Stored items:
%%

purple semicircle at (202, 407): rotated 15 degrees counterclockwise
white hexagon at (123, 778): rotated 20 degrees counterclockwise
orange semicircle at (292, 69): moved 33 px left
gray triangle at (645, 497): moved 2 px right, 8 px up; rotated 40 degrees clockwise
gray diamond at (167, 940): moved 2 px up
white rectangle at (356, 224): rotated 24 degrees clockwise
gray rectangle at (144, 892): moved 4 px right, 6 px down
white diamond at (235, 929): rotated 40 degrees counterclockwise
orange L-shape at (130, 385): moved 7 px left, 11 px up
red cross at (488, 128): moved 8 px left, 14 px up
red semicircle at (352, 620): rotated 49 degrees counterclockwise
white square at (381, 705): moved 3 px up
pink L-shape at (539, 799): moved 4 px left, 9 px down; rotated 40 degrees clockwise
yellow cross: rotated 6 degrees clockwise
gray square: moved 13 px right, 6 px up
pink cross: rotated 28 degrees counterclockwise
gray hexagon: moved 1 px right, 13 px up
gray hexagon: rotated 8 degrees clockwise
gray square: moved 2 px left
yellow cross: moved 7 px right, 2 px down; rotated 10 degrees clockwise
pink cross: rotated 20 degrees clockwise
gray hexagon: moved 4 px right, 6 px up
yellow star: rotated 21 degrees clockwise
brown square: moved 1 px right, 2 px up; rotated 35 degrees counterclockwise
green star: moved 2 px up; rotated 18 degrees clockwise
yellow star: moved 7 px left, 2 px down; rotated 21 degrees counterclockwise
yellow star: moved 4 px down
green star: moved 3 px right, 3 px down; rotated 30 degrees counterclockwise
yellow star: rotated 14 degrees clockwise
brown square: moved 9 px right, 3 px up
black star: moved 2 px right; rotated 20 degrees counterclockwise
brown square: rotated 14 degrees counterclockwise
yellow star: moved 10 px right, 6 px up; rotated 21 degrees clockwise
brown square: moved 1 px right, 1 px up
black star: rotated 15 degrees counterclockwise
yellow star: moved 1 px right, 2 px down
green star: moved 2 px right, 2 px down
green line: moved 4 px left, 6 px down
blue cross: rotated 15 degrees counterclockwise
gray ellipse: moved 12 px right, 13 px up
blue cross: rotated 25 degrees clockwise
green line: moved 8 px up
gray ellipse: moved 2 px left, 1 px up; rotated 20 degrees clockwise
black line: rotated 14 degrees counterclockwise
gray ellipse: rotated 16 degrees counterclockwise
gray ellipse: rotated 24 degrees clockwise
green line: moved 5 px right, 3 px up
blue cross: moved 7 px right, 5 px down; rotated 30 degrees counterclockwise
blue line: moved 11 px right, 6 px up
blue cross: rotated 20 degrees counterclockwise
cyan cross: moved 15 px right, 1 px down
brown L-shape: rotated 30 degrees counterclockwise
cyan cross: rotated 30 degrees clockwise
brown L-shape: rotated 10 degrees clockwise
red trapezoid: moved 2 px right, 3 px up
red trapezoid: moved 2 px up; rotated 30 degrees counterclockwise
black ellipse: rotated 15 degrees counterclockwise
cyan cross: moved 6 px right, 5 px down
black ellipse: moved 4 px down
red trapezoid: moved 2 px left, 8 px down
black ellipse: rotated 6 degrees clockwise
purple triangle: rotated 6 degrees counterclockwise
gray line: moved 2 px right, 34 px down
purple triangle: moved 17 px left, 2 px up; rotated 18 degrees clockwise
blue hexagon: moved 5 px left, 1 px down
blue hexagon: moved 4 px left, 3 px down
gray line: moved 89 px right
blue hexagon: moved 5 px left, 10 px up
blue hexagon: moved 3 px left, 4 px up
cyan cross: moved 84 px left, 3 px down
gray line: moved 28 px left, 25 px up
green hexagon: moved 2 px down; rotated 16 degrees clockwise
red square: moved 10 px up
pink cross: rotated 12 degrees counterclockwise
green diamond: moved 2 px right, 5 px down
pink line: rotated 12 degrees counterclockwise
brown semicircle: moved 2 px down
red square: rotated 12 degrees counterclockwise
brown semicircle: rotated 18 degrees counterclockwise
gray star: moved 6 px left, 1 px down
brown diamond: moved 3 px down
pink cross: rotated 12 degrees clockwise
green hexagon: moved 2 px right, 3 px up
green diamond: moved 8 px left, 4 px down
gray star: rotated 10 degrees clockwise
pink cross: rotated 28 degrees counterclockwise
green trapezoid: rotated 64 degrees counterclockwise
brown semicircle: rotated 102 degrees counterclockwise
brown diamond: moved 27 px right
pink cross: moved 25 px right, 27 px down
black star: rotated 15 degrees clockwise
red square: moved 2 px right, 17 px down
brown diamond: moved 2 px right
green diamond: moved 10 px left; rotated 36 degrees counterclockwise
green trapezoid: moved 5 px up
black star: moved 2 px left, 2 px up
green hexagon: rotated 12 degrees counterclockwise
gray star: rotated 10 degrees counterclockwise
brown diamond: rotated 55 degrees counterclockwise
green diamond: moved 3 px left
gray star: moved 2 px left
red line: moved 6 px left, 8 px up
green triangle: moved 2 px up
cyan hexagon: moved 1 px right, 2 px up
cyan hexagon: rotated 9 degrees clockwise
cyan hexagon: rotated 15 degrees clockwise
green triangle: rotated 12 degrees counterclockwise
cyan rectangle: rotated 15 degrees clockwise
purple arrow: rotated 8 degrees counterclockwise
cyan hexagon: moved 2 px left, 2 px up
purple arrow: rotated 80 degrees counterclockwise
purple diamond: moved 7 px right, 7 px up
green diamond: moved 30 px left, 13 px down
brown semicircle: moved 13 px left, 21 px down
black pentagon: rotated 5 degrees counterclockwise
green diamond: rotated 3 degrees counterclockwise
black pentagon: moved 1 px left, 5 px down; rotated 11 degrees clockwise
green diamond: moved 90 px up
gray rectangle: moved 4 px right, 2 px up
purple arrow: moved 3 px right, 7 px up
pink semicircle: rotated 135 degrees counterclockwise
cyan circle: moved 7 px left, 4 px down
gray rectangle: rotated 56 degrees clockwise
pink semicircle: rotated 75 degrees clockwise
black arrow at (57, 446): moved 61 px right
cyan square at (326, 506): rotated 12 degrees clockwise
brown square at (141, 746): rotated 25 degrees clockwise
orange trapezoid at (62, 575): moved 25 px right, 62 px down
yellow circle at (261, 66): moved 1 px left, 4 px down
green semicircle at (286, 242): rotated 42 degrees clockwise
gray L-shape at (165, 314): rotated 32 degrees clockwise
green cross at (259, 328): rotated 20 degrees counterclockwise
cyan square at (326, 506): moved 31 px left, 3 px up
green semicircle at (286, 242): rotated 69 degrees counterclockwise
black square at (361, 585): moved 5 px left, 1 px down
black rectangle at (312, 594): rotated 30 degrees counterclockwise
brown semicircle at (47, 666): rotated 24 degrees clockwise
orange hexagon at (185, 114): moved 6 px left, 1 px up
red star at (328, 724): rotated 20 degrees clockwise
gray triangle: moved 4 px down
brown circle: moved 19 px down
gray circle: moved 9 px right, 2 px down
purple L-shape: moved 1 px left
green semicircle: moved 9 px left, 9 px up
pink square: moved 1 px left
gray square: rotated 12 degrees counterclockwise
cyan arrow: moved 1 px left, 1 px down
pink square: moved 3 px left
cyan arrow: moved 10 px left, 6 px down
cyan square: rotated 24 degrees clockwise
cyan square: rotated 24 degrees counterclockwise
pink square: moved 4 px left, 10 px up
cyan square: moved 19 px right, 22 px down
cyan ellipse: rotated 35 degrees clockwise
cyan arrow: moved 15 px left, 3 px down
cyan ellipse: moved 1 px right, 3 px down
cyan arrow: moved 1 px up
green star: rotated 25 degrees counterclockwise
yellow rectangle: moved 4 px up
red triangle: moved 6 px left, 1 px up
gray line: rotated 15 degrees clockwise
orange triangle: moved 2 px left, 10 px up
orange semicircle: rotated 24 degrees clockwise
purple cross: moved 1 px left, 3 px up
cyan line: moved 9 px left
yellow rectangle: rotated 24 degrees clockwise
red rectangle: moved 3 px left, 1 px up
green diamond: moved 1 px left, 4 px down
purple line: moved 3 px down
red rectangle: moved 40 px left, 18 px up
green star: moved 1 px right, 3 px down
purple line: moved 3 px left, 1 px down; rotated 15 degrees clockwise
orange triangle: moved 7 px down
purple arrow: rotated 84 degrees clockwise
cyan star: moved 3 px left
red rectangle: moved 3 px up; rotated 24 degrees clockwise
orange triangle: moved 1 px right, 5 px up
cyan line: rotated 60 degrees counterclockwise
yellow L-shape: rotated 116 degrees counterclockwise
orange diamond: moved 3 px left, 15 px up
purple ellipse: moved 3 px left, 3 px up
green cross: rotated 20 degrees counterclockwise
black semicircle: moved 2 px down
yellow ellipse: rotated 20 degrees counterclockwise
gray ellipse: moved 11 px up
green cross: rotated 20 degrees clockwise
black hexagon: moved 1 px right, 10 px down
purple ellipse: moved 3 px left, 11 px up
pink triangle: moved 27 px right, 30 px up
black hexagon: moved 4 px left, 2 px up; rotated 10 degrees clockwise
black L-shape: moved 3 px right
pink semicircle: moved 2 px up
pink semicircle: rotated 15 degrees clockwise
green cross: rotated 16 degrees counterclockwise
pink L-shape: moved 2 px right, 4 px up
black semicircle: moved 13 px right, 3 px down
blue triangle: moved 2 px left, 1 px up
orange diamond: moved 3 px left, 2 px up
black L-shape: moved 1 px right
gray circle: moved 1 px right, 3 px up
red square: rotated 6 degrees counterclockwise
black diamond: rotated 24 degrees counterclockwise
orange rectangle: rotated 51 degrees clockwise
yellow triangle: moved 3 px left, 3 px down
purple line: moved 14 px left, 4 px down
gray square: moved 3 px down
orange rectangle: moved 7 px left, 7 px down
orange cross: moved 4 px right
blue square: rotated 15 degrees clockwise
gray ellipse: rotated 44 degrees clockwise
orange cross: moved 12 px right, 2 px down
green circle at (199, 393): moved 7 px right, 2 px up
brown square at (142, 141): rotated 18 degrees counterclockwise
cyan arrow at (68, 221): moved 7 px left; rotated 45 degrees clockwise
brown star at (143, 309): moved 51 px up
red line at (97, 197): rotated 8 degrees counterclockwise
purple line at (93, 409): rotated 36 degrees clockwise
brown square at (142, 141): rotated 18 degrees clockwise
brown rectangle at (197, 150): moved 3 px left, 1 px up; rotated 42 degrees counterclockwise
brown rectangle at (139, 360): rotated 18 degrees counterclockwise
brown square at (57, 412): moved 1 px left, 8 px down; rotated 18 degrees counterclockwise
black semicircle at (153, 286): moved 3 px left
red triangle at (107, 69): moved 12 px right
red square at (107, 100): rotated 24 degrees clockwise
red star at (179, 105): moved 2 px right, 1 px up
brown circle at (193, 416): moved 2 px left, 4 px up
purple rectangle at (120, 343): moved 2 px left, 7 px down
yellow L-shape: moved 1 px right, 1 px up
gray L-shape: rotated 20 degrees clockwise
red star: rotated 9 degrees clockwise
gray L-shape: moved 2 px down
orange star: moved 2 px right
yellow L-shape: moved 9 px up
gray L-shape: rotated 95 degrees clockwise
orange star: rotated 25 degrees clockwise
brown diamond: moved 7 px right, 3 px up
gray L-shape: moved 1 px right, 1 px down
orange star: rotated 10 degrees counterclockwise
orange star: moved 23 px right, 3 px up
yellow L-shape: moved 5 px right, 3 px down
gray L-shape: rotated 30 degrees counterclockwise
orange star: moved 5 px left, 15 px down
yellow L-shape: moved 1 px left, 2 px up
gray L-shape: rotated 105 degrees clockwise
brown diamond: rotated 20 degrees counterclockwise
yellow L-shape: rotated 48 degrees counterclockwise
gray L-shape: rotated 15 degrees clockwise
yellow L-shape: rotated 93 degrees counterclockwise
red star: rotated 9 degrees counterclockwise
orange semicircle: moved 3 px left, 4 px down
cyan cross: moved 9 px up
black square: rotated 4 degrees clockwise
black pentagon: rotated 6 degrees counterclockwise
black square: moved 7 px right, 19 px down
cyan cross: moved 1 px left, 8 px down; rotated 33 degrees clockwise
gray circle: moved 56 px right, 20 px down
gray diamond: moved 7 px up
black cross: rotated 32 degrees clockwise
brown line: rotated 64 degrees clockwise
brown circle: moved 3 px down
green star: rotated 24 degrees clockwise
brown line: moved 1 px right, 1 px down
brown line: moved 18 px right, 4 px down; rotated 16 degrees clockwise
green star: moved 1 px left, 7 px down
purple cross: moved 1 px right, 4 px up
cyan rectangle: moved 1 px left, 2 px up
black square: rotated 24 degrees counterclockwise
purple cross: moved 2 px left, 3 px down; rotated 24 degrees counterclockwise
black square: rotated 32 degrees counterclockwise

%%

● Task to carry out:
Render the material above as a Markdown table with the columns Row and Line, giving each line a row number and skipping blank lines. Begin at the first line and stop after the line that contains "black star: rotated 15 degrees counterclockwise".

● Correct answer:
| Row | Line |
|---|---|
| 1 | purple semicircle at (202, 407): rotated 15 degrees counterclockwise |
| 2 | white hexagon at (123, 778): rotated 20 degrees counterclockwise |
| 3 | orange semicircle at (292, 69): moved 33 px left |
| 4 | gray triangle at (645, 497): moved 2 px right, 8 px up; rotated 40 degrees clockwise |
| 5 | gray diamond at (167, 940): moved 2 px up |
| 6 | white rectangle at (356, 224): rotated 24 degrees clockwise |
| 7 | gray rectangle at (144, 892): moved 4 px right, 6 px down |
| 8 | white diamond at (235, 929): rotated 40 degrees counterclockwise |
| 9 | orange L-shape at (130, 385): moved 7 px left, 11 px up |
| 10 | red cross at (488, 128): moved 8 px left, 14 px up |
| 11 | red semicircle at (352, 620): rotated 49 degrees counterclockwise |
| 12 | white square at (381, 705): moved 3 px up |
| 13 | pink L-shape at (539, 799): moved 4 px left, 9 px down; rotated 40 degrees clockwise |
| 14 | yellow cross: rotated 6 degrees clockwise |
| 15 | gray square: moved 13 px right, 6 px up |
| 16 | pink cross: rotated 28 degrees counterclockwise |
| 17 | gray hexagon: moved 1 px right, 13 px up |
| 18 | gray hexagon: rotated 8 degrees clockwise |
| 19 | gray square: moved 2 px left |
| 20 | yellow cross: moved 7 px right, 2 px down; rotated 10 degrees clockwise |
| 21 | pink cross: rotated 20 degrees clockwise |
| 22 | gray hexagon: moved 4 px right, 6 px up |
| 23 | yellow star: rotated 21 degrees clockwise |
| 24 | brown square: moved 1 px right, 2 px up; rotated 35 degrees counterclockwise |
| 25 | green star: moved 2 px up; rotated 18 degrees clockwise |
| 26 | yellow star: moved 7 px left, 2 px down; rotated 21 degrees counterclockwise |
| 27 | yellow star: moved 4 px down |
| 28 | green star: moved 3 px right, 3 px down; rotated 30 degrees counterclockwise |
| 29 | yellow star: rotated 14 degrees clockwise |
| 30 | brown square: moved 9 px right, 3 px up |
| 31 | black star: moved 2 px right; rotated 20 degrees counterclockwise |
| 32 | brown square: rotated 14 degrees counterclockwise |
| 33 | yellow star: moved 10 px right, 6 px up; rotated 21 degrees clockwise |
| 34 | brown square: moved 1 px right, 1 px up |
| 35 | black star: rotated 15 degrees counterclockwise |